* **WORK INSTRUCTION**
Using the data below, return the stretch from the line that contains "none -> brown brick E2:E3 level 1" through the line that contains "none -> red brick E11 level 1", both included, exactly as it stands and nothing beyond it.

* **RECORDS**
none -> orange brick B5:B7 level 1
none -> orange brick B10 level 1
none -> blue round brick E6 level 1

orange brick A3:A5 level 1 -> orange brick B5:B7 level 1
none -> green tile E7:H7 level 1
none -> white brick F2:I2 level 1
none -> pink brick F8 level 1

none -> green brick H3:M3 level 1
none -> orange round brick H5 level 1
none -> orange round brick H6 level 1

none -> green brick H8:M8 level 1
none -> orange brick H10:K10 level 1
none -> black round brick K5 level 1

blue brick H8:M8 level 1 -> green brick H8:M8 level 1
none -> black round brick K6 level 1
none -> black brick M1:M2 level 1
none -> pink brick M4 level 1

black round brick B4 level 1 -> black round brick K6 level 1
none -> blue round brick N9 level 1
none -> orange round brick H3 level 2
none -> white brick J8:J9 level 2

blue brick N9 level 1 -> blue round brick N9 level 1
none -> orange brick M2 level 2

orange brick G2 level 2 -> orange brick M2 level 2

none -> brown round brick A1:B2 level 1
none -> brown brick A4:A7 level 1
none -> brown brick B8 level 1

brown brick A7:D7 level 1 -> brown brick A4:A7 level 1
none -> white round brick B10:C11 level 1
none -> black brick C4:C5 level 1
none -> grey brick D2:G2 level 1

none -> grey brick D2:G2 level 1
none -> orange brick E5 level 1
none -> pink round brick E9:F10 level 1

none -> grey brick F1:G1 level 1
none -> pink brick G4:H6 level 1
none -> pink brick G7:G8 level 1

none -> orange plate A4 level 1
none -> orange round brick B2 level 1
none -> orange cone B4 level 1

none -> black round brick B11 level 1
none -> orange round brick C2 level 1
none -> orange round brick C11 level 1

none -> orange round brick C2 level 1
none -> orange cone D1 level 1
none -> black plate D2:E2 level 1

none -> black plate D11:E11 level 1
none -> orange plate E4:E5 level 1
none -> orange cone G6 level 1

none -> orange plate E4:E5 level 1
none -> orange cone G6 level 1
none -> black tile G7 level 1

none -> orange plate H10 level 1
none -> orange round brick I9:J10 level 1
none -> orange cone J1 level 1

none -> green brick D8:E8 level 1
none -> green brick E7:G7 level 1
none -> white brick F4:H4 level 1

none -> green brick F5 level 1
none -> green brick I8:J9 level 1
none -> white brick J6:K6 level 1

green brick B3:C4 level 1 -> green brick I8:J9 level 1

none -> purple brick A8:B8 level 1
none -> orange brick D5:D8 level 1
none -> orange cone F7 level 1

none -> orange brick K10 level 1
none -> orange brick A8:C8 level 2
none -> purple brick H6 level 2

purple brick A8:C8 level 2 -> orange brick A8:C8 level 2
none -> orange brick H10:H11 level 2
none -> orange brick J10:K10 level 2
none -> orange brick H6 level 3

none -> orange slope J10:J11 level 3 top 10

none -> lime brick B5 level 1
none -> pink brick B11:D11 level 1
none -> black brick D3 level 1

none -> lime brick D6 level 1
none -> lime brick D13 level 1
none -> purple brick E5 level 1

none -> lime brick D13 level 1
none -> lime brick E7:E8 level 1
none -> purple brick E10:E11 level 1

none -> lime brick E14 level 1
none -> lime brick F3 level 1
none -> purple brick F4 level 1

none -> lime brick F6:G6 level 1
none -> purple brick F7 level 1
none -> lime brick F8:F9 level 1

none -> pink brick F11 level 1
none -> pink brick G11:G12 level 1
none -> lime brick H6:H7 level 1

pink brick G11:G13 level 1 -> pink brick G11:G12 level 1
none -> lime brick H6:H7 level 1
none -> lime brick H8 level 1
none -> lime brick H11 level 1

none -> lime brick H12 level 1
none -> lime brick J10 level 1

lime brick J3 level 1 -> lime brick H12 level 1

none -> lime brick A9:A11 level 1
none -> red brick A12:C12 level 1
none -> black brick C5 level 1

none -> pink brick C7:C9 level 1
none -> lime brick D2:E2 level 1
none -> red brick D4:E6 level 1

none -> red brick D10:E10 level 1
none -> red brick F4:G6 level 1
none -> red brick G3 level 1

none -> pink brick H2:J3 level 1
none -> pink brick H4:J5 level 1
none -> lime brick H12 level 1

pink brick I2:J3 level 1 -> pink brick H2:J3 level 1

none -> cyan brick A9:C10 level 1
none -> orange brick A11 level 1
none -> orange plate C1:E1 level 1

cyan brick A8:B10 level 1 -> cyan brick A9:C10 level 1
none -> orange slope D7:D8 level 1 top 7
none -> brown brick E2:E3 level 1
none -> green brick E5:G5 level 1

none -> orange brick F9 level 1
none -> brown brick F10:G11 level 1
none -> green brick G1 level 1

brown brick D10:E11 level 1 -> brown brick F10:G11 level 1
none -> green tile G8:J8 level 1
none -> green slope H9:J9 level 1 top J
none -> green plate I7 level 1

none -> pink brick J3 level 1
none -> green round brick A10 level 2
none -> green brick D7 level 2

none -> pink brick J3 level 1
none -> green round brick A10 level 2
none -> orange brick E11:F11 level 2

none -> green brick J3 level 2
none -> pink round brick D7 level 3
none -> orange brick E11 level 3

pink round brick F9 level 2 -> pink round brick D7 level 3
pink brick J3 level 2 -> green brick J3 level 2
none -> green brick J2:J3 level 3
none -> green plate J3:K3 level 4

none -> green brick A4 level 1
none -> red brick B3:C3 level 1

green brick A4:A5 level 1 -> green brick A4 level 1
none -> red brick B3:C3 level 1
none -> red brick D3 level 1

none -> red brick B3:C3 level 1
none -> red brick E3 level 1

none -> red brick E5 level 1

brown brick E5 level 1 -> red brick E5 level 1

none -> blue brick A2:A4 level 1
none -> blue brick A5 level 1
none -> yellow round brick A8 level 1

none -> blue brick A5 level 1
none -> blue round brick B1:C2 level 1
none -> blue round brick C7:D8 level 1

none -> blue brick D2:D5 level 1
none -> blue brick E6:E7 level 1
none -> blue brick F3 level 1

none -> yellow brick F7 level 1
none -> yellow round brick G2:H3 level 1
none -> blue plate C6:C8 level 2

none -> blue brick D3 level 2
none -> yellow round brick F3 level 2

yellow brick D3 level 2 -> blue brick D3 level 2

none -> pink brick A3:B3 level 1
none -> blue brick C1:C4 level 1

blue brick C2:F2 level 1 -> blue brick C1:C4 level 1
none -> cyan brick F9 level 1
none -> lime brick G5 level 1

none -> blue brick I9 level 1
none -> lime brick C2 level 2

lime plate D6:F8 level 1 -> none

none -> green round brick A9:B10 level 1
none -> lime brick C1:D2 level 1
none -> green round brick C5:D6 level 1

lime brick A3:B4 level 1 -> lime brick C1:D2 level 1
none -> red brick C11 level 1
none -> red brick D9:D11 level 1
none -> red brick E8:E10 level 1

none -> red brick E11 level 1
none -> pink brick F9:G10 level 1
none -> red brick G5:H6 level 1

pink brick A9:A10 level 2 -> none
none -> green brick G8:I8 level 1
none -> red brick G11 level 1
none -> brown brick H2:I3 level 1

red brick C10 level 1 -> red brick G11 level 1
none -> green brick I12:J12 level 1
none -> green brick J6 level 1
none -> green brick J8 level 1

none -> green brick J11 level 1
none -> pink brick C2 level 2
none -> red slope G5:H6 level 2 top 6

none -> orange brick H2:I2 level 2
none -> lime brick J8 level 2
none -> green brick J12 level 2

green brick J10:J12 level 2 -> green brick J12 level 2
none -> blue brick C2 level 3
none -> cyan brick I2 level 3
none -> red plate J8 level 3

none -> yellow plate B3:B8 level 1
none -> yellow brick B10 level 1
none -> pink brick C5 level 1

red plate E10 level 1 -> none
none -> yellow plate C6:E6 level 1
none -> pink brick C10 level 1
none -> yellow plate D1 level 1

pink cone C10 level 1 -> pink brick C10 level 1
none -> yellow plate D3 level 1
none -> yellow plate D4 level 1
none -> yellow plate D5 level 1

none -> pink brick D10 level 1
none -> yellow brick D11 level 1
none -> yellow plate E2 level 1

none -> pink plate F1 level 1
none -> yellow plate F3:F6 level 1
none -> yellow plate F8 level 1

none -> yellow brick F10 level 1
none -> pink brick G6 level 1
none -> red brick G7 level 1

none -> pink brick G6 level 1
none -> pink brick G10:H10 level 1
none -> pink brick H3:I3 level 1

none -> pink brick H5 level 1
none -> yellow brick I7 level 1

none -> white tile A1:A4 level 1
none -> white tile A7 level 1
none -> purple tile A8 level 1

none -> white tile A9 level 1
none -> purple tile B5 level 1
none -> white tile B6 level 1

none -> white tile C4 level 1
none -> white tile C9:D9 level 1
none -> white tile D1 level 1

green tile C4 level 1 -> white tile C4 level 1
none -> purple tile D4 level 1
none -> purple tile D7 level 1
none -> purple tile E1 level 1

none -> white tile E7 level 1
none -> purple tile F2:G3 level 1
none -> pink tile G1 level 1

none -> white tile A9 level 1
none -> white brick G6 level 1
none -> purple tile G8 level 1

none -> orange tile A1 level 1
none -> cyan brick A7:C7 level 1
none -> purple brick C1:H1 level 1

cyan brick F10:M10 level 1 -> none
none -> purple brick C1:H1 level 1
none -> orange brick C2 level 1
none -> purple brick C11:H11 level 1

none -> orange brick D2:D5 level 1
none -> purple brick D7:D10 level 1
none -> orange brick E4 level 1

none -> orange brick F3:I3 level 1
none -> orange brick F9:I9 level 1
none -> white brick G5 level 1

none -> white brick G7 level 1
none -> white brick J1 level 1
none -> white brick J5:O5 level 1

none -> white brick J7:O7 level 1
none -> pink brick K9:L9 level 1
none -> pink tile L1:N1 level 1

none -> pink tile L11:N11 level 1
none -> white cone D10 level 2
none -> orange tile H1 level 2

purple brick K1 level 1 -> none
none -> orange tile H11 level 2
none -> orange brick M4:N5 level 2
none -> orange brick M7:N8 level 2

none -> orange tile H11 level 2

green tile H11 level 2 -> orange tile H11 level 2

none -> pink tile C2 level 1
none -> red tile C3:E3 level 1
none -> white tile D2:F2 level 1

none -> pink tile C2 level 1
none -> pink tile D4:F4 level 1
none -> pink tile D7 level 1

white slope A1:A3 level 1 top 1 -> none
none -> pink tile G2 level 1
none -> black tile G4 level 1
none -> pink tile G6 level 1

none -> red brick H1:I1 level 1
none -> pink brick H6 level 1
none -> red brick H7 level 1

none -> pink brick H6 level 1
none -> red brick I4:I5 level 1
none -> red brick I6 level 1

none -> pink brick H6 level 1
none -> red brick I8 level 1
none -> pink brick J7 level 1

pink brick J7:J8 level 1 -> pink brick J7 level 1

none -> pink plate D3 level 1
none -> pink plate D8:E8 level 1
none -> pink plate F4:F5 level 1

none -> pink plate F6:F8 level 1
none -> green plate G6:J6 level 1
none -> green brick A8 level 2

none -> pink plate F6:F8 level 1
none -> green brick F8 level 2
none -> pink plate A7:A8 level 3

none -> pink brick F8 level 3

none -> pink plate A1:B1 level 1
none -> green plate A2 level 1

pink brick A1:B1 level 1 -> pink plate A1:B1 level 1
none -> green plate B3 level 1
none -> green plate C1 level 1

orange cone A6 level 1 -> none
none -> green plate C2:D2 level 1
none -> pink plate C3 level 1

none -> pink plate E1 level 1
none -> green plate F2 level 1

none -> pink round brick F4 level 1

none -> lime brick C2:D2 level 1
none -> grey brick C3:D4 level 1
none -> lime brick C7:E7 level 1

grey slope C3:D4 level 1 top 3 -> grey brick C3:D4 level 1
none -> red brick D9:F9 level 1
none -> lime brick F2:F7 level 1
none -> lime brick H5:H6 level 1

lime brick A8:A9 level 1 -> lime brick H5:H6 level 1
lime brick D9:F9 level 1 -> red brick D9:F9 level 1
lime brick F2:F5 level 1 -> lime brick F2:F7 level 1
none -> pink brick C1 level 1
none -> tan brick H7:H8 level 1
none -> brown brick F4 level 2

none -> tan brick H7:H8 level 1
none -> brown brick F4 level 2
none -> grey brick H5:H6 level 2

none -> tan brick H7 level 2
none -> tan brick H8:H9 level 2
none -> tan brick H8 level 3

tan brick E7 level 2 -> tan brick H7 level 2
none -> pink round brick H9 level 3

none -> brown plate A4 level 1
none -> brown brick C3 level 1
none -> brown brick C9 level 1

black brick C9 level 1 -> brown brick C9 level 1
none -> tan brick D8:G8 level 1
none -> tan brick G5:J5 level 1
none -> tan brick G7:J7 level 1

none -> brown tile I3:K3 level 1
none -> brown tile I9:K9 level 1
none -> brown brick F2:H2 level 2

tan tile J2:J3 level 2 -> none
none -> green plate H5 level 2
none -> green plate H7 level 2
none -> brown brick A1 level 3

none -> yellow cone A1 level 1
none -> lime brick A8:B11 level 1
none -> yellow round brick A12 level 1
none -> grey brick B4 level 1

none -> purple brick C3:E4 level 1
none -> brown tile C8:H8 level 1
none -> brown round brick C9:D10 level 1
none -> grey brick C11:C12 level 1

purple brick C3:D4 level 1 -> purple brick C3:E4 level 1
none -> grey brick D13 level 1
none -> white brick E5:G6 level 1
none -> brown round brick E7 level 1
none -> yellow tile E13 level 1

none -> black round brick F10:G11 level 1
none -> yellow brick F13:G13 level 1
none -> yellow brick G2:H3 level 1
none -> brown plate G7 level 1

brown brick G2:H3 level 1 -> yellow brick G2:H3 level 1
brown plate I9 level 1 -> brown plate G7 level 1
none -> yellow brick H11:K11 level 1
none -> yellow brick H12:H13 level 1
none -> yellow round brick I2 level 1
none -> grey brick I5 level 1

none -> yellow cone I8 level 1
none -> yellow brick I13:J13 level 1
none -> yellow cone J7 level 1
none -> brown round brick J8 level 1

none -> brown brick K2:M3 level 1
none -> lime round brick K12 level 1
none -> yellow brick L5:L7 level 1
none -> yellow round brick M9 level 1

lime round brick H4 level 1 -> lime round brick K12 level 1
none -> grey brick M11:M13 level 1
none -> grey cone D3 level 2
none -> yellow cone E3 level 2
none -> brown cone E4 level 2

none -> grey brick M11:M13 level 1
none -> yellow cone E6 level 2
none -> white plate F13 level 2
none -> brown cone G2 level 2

* **TASK RESPONSE**
none -> brown brick E2:E3 level 1
none -> green brick E5:G5 level 1

none -> orange brick F9 level 1
none -> brown brick F10:G11 level 1
none -> green brick G1 level 1

brown brick D10:E11 level 1 -> brown brick F10:G11 level 1
none -> green tile G8:J8 level 1
none -> green slope H9:J9 level 1 top J
none -> green plate I7 level 1

none -> pink brick J3 level 1
none -> green round brick A10 level 2
none -> green brick D7 level 2

none -> pink brick J3 level 1
none -> green round brick A10 level 2
none -> orange brick E11:F11 level 2

none -> green brick J3 level 2
none -> pink round brick D7 level 3
none -> orange brick E11 level 3

pink round brick F9 level 2 -> pink round brick D7 level 3
pink brick J3 level 2 -> green brick J3 level 2
none -> green brick J2:J3 level 3
none -> green plate J3:K3 level 4

none -> green brick A4 level 1
none -> red brick B3:C3 level 1

green brick A4:A5 level 1 -> green brick A4 level 1
none -> red brick B3:C3 level 1
none -> red brick D3 level 1

none -> red brick B3:C3 level 1
none -> red brick E3 level 1

none -> red brick E5 level 1

brown brick E5 level 1 -> red brick E5 level 1

none -> blue brick A2:A4 level 1
none -> blue brick A5 level 1
none -> yellow round brick A8 level 1

none -> blue brick A5 level 1
none -> blue round brick B1:C2 level 1
none -> blue round brick C7:D8 level 1

none -> blue brick D2:D5 level 1
none -> blue brick E6:E7 level 1
none -> blue brick F3 level 1

none -> yellow brick F7 level 1
none -> yellow round brick G2:H3 level 1
none -> blue plate C6:C8 level 2

none -> blue brick D3 level 2
none -> yellow round brick F3 level 2

yellow brick D3 level 2 -> blue brick D3 level 2

none -> pink brick A3:B3 level 1
none -> blue brick C1:C4 level 1

blue brick C2:F2 level 1 -> blue brick C1:C4 level 1
none -> cyan brick F9 level 1
none -> lime brick G5 level 1

none -> blue brick I9 level 1
none -> lime brick C2 level 2

lime plate D6:F8 level 1 -> none

none -> green round brick A9:B10 level 1
none -> lime brick C1:D2 level 1
none -> green round brick C5:D6 level 1

lime brick A3:B4 level 1 -> lime brick C1:D2 level 1
none -> red brick C11 level 1
none -> red brick D9:D11 level 1
none -> red brick E8:E10 level 1

none -> red brick E11 level 1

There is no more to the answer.